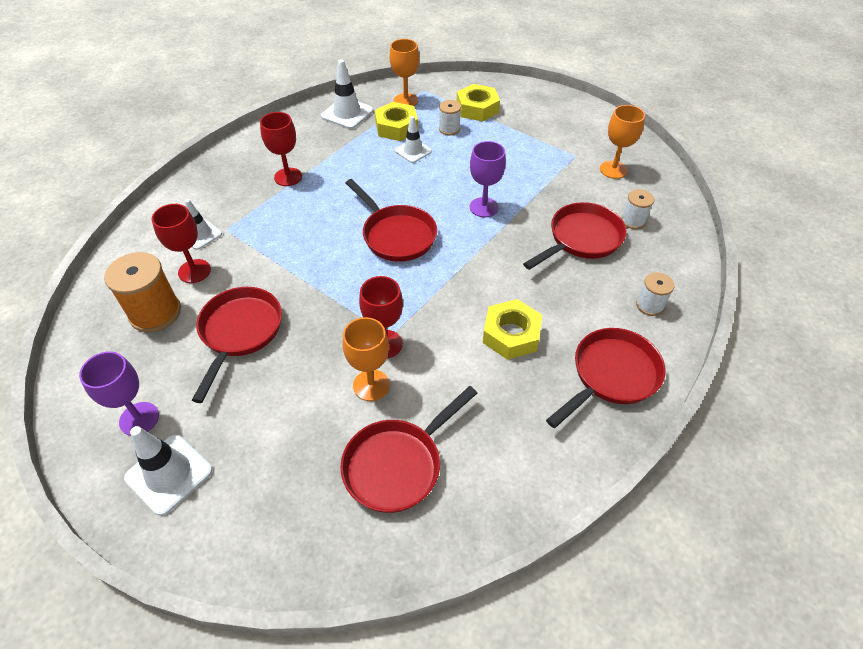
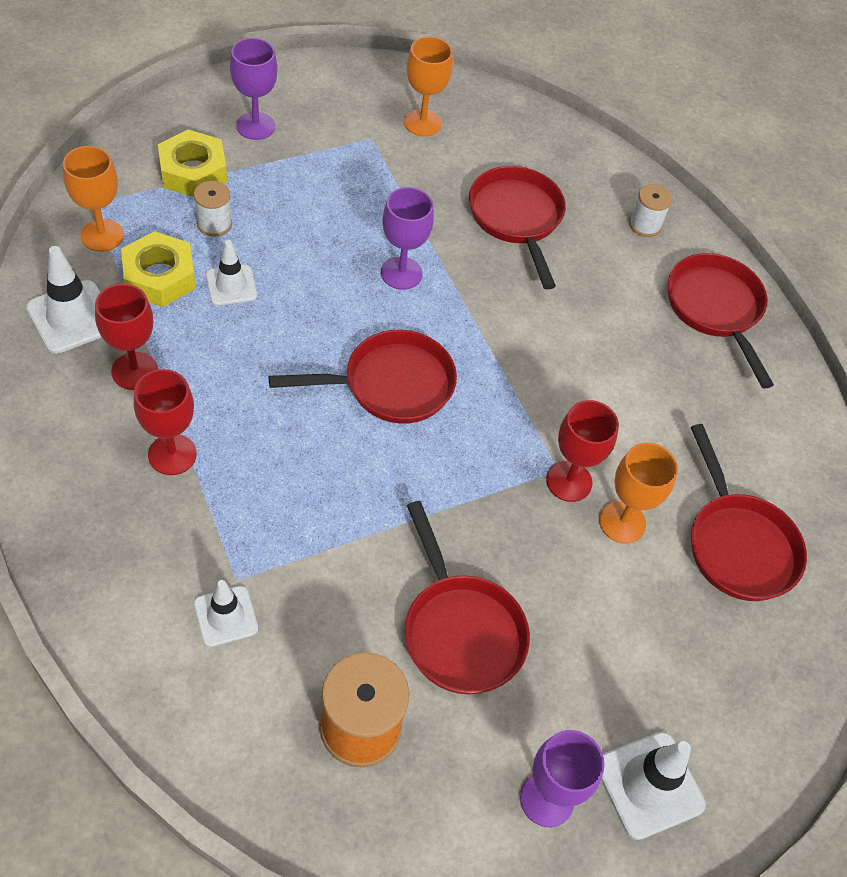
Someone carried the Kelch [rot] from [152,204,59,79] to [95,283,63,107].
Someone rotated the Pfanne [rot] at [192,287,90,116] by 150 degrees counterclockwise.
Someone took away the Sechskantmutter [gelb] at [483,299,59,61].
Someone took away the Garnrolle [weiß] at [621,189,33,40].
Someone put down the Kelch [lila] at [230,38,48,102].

------------------------------------

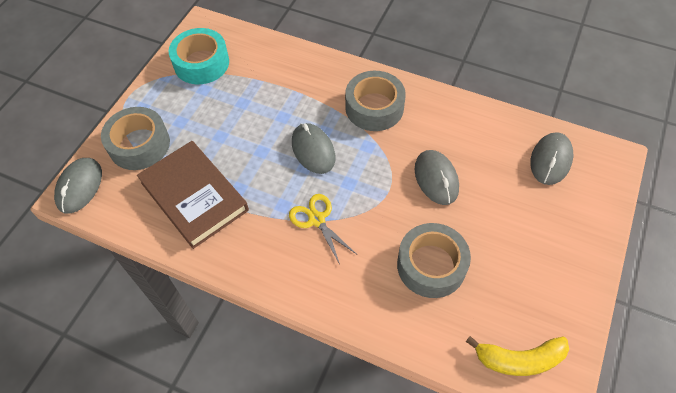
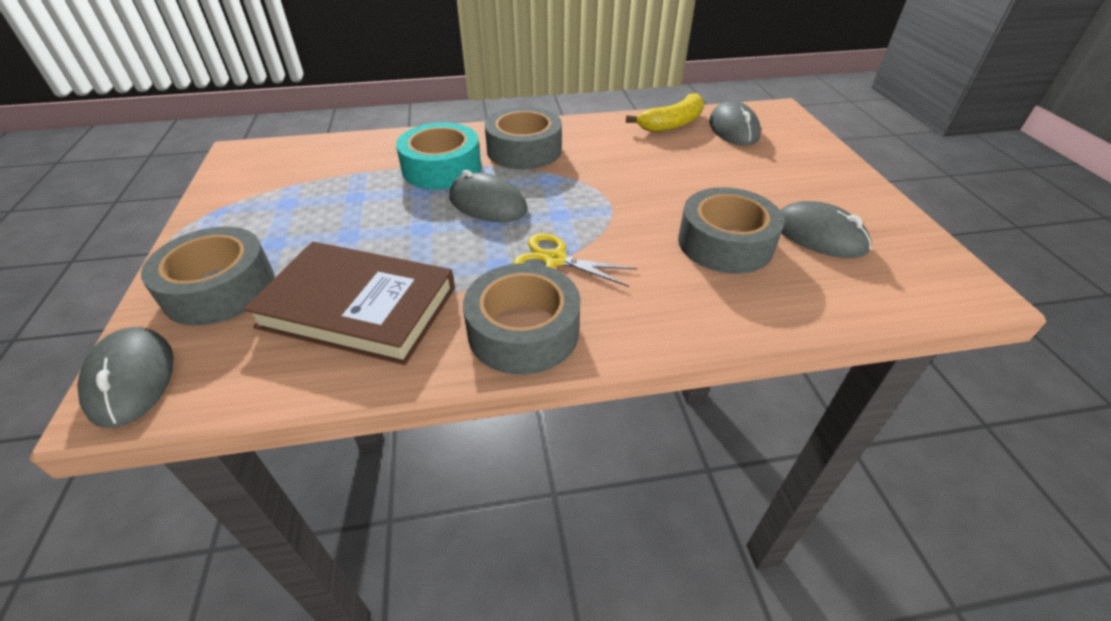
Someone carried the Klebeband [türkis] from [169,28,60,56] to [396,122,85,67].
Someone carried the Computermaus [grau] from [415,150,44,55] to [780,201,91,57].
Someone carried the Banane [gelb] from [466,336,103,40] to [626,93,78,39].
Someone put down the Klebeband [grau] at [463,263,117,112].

------------------------------------

• [Aim of the exercise]: Copy the stretch of the records above that runs from the line with "Someone carried the Klebeband" through the line with "Someone put down the Klebeband". Both end lines belong in the copy, and nothing else does.

• [Task response]:
Someone carried the Klebeband [türkis] from [169,28,60,56] to [396,122,85,67].
Someone carried the Computermaus [grau] from [415,150,44,55] to [780,201,91,57].
Someone carried the Banane [gelb] from [466,336,103,40] to [626,93,78,39].
Someone put down the Klebeband [grau] at [463,263,117,112].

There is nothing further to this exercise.